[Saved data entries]
━━━━━━━━
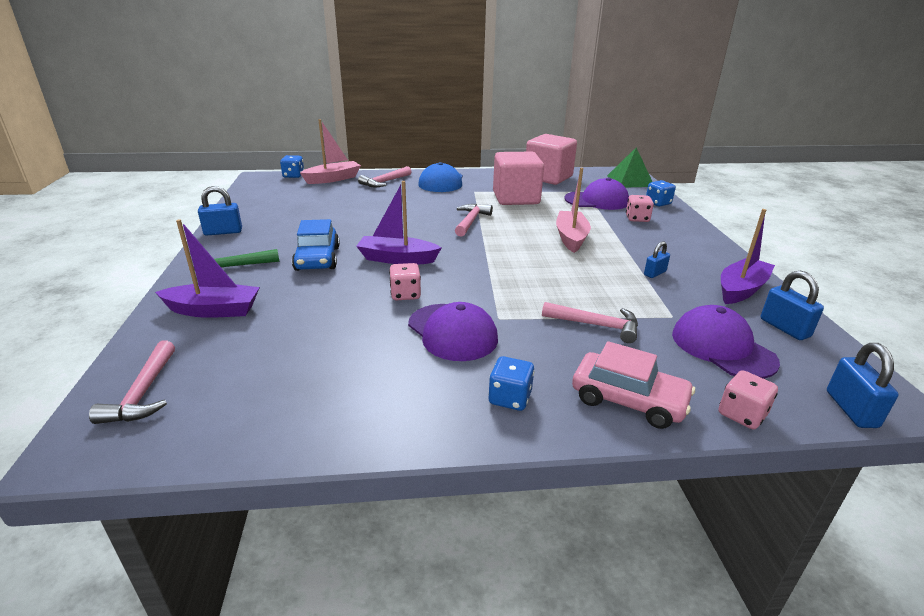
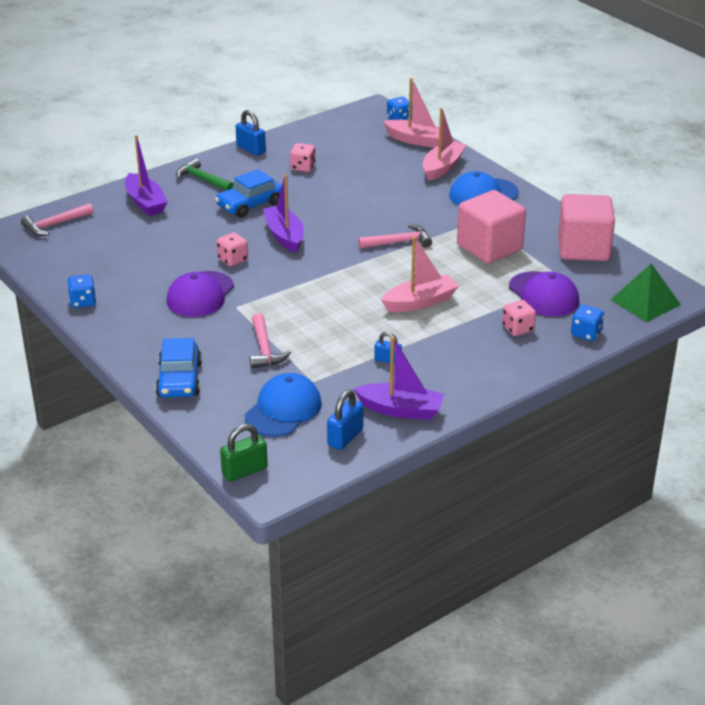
camera: 60 degrees right, 5 degrees up
(384, 182) = (442, 167): pink hammer -> pink boat
(510, 398) = (145, 337): blue dice -> blue dice (83, 301)
(628, 400) = (179, 380): pink car -> blue car
(722, 347) = (283, 410): purple cap -> blue cap
(742, 414) = (200, 425): pink dice -> pink dice (303, 167)
(851, 409) = (244, 471): blue padlock -> green padlock

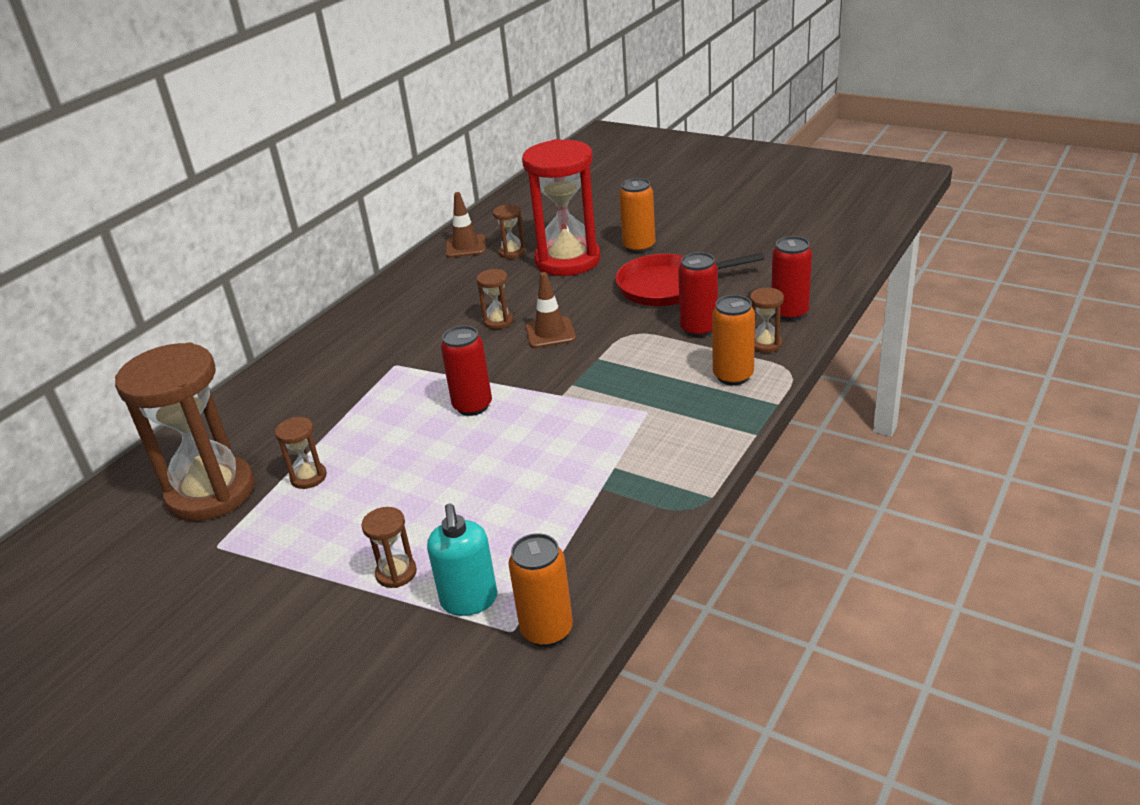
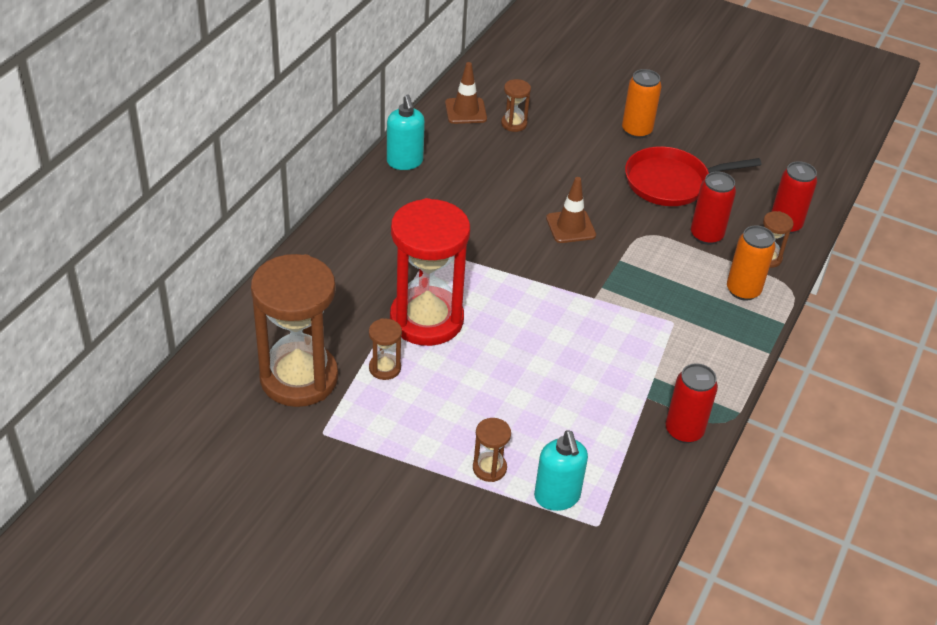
camera: 10 degrees left, 10 degrees up
(391, 292) = (405, 162): none -> turquoise soap dispenser
(472, 406) = (516, 303): red can -> red can (684, 431)
(498, 321) = (519, 208): brown hourglass -> none
(547, 630) = (626, 526): orange can -> none
(567, 260) = (570, 140): red hourglass -> red hourglass (426, 319)

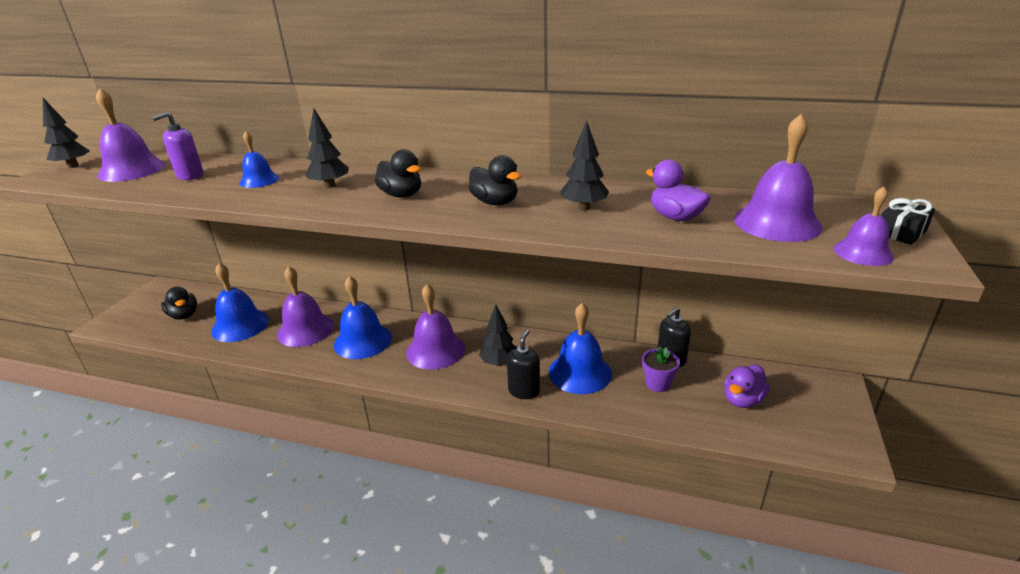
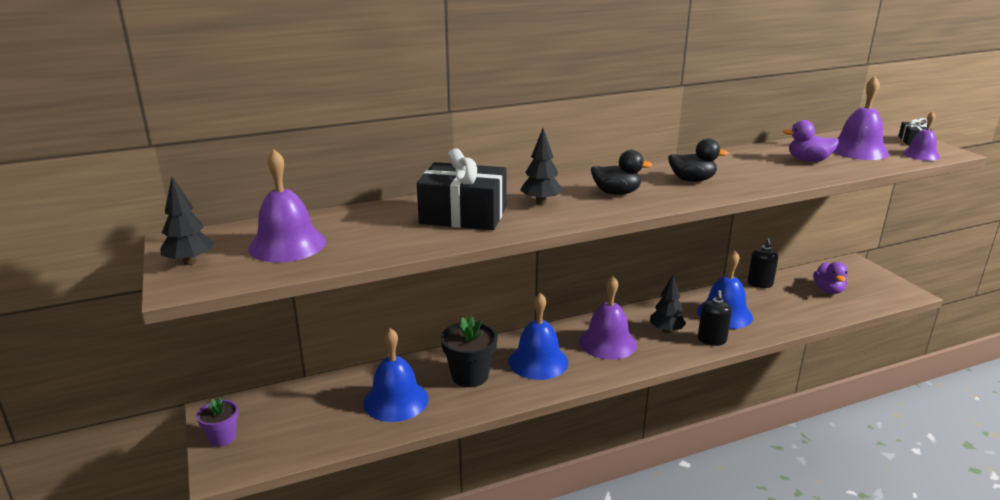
camera: 40 degrees left, 5 degrees down
(184, 315) = (310, 420): black duck -> none
(190, 175) = (377, 231): purple soap dispenser -> none
(259, 180) = (463, 215): blue bell -> black gift
(305, 330) = (470, 376): purple bell -> black flower pot
(524, 391) = (712, 340): black soap dispenser -> black soap dispenser turned 150 degrees counterclockwise
(584, 208) = (750, 168): black tree -> none
(658, 384) = (776, 301): purple flower pot -> purple flower pot (222, 437)

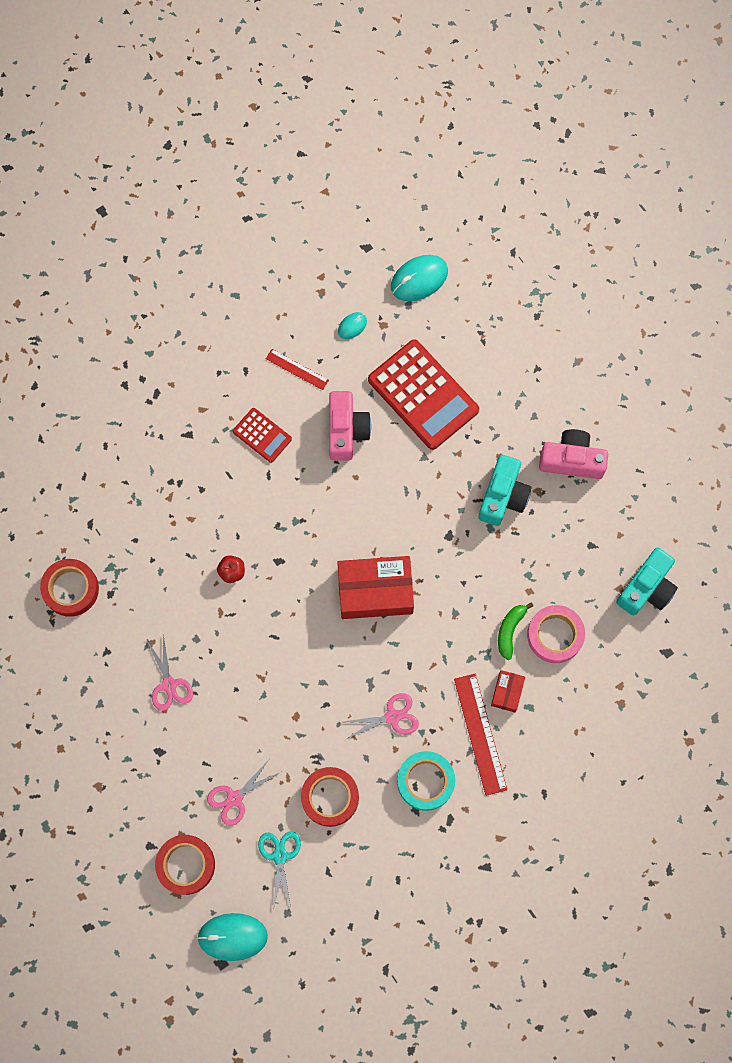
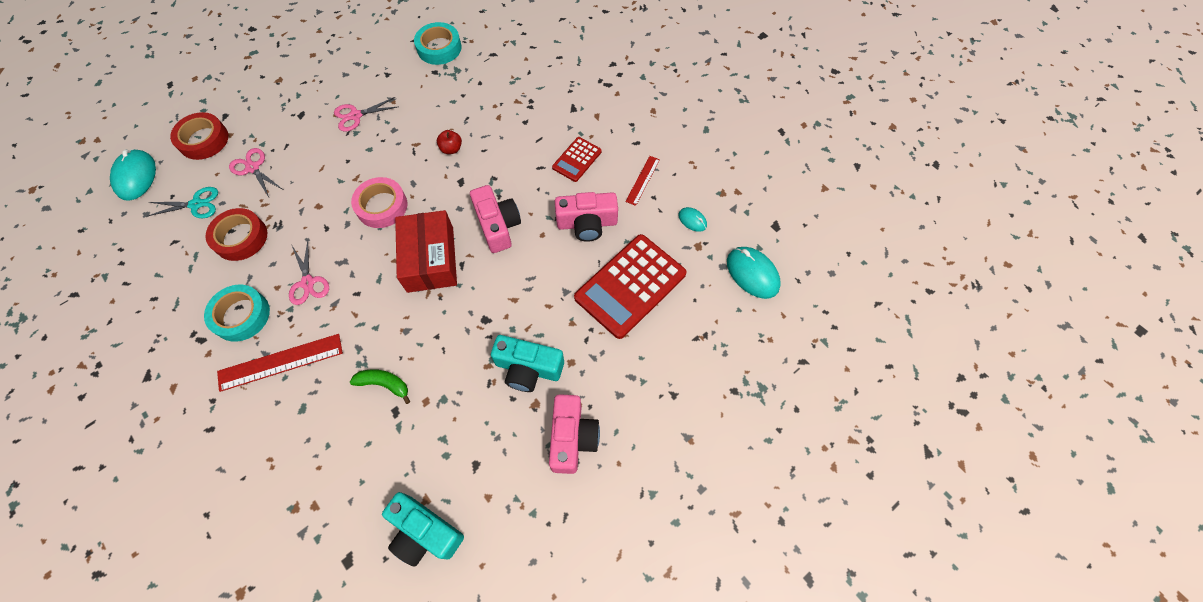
camera: 85 degrees right, 10 degrees down
(71, 589) = (439, 48): red tape -> turquoise tape
(340, 522) = (498, 225): none -> pink camera
(507, 692) = (320, 385): red box -> none
(555, 635) = (376, 431): pink tape -> pink tape (382, 206)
━━━━━━━━
_AIM OF THE TASK_. Write out again the lines from the one with "(305, 330) = (470, 376): purple" through the end of the records exactly, without any of the pictures.

_ANSWER FOR THE TASK_.
(305, 330) = (470, 376): purple bell -> black flower pot
(524, 391) = (712, 340): black soap dispenser -> black soap dispenser turned 150 degrees counterclockwise
(584, 208) = (750, 168): black tree -> none
(658, 384) = (776, 301): purple flower pot -> purple flower pot (222, 437)

camera: 85 degrees right, 10 degrees down
(71, 589) = (439, 48): red tape -> turquoise tape
(340, 522) = (498, 225): none -> pink camera
(507, 692) = (320, 385): red box -> none
(555, 635) = (376, 431): pink tape -> pink tape (382, 206)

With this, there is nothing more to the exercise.